Exercise: Reproduce, word for word, the lines in the material below starting with the one that has "green cross: (214, 414)" and going on through the one that has "purple cross: (88, 32) -> (90, 31), moved". Leave out all pictures.

Recorded data:
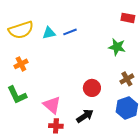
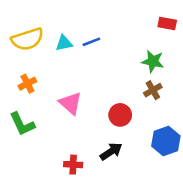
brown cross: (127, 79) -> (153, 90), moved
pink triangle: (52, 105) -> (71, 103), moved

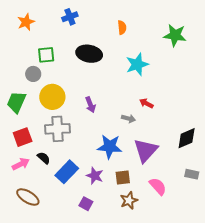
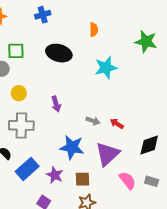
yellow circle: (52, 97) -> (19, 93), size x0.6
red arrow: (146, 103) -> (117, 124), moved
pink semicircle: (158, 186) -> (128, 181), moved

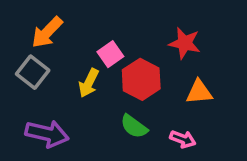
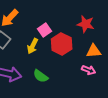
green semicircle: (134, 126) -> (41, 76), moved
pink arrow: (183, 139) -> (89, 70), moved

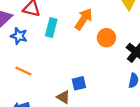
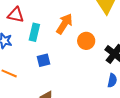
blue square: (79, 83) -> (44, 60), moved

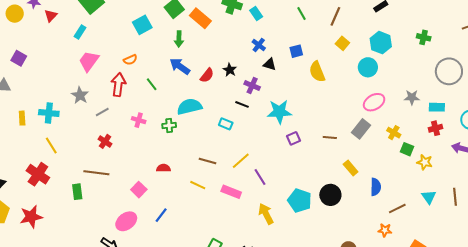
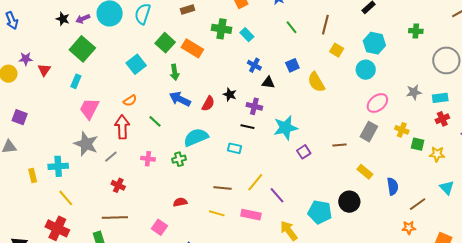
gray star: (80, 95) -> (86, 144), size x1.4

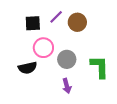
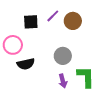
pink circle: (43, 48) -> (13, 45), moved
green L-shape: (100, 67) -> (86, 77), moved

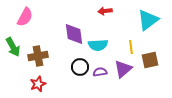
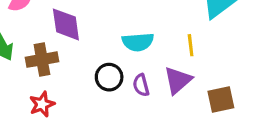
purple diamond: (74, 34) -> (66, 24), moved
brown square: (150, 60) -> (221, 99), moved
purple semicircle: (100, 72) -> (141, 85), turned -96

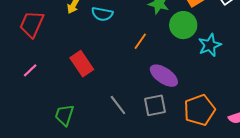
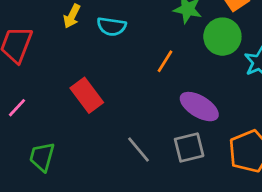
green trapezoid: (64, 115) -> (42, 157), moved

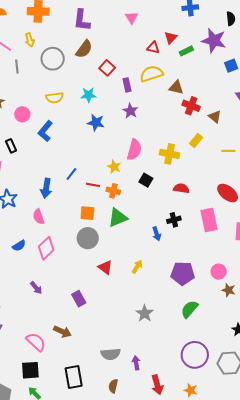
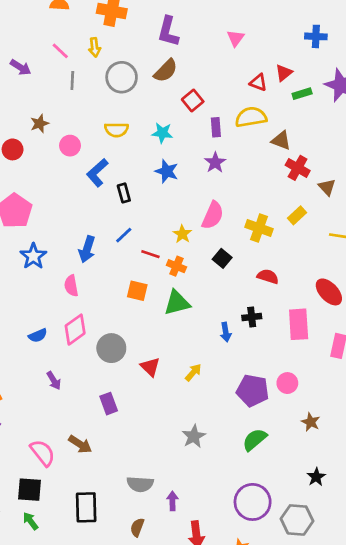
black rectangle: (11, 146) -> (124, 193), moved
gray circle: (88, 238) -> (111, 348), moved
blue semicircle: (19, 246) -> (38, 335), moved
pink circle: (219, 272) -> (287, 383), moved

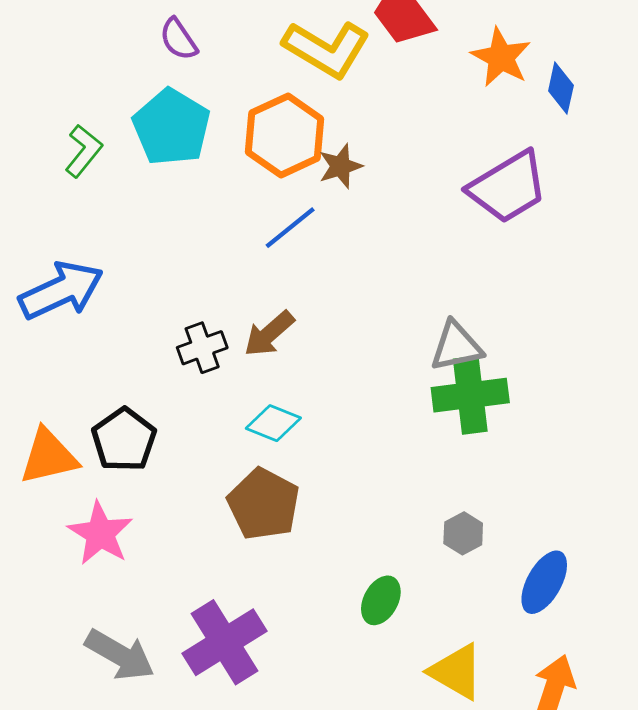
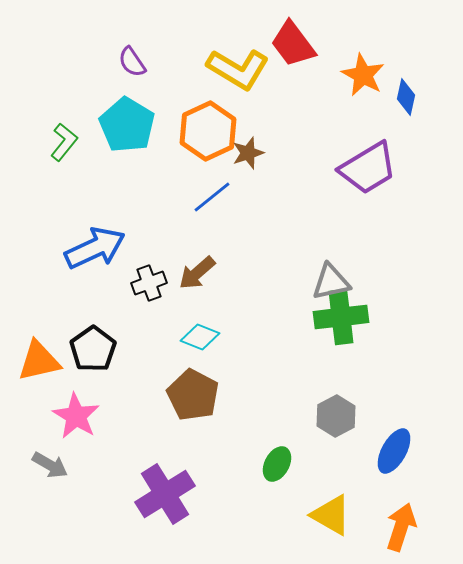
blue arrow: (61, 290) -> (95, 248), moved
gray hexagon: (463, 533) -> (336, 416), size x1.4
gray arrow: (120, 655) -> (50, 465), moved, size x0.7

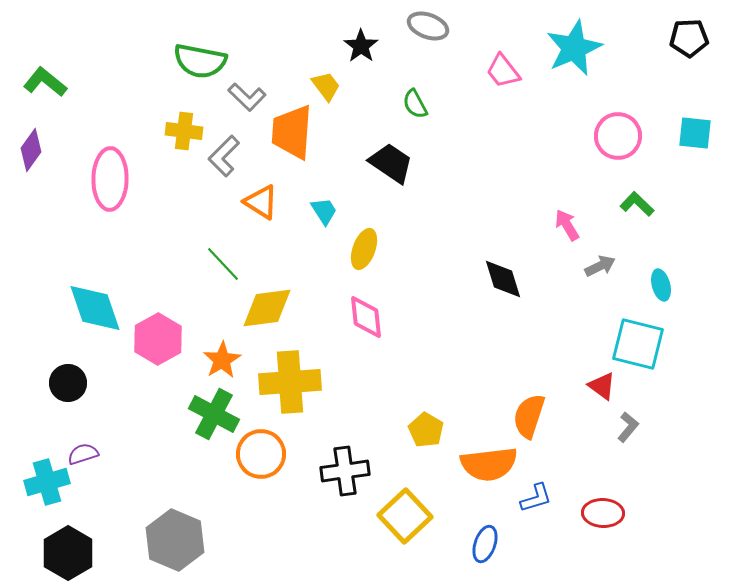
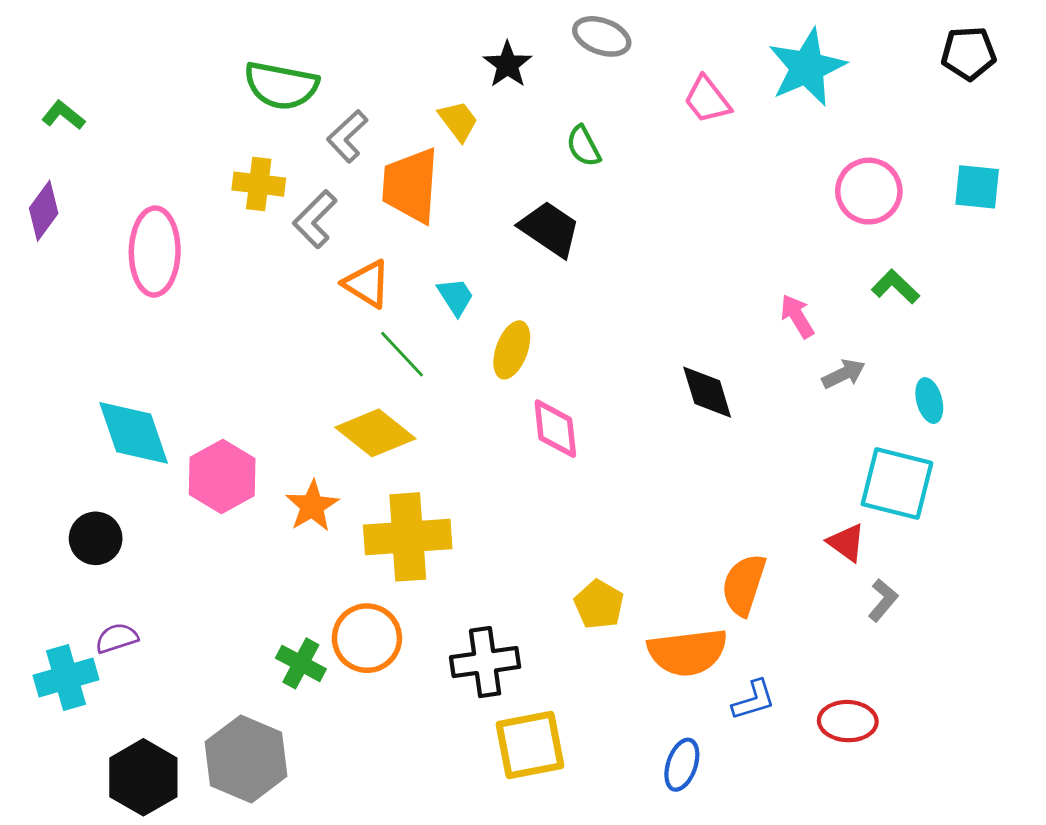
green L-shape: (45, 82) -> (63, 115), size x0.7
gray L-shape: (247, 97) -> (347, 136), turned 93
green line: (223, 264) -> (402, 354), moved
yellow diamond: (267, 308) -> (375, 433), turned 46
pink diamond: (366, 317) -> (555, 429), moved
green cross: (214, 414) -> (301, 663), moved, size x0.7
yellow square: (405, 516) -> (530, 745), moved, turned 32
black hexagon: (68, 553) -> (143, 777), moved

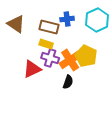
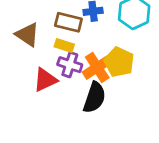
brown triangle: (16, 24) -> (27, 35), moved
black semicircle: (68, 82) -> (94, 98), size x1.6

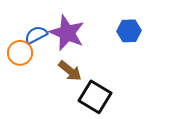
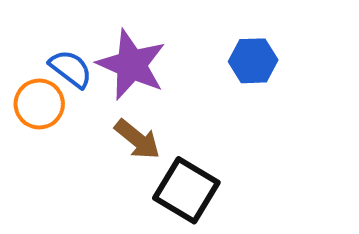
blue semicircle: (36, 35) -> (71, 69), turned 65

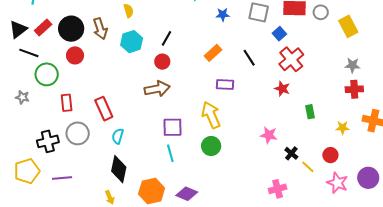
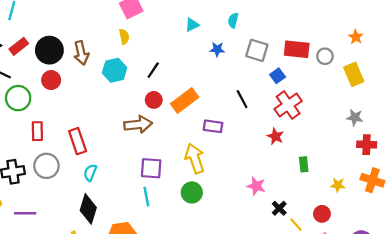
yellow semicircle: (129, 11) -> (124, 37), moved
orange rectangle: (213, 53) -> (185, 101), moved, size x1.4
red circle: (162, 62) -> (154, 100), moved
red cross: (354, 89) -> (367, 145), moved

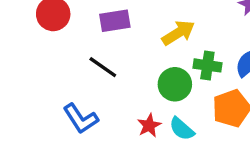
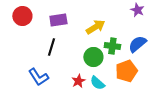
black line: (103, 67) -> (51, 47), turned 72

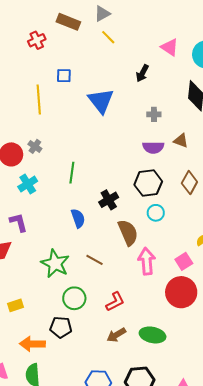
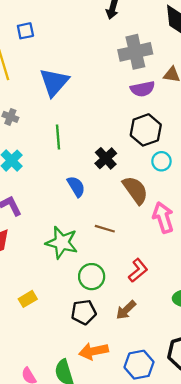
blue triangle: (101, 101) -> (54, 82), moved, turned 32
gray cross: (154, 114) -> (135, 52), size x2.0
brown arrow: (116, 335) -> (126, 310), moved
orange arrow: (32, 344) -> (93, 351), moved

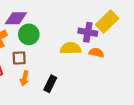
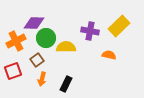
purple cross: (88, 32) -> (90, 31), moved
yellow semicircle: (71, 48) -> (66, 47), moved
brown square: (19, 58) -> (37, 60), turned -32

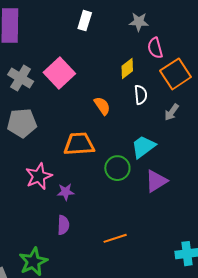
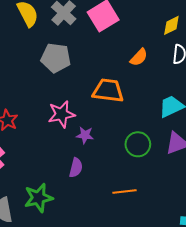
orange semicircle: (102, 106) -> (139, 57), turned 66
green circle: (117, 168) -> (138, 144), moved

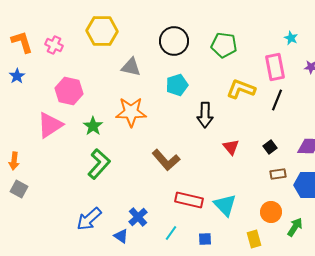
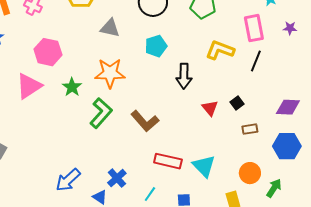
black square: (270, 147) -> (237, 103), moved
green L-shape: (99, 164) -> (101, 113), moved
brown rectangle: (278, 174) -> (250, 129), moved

Worked solution:
green cross: (214, 414) -> (301, 663), moved, size x0.7
yellow square: (405, 516) -> (530, 745), moved, turned 32
black hexagon: (68, 553) -> (143, 777), moved

brown triangle: (16, 24) -> (27, 35), moved
black semicircle: (68, 82) -> (94, 98), size x1.6

blue semicircle: (36, 35) -> (71, 69), turned 65

yellow semicircle: (129, 11) -> (124, 37), moved
orange rectangle: (213, 53) -> (185, 101), moved, size x1.4
red circle: (162, 62) -> (154, 100), moved
red cross: (354, 89) -> (367, 145), moved

black line: (103, 67) -> (51, 47), turned 72

blue triangle: (101, 101) -> (54, 82), moved, turned 32
gray cross: (154, 114) -> (135, 52), size x2.0
brown arrow: (116, 335) -> (126, 310), moved
orange arrow: (32, 344) -> (93, 351), moved

purple cross: (88, 32) -> (90, 31), moved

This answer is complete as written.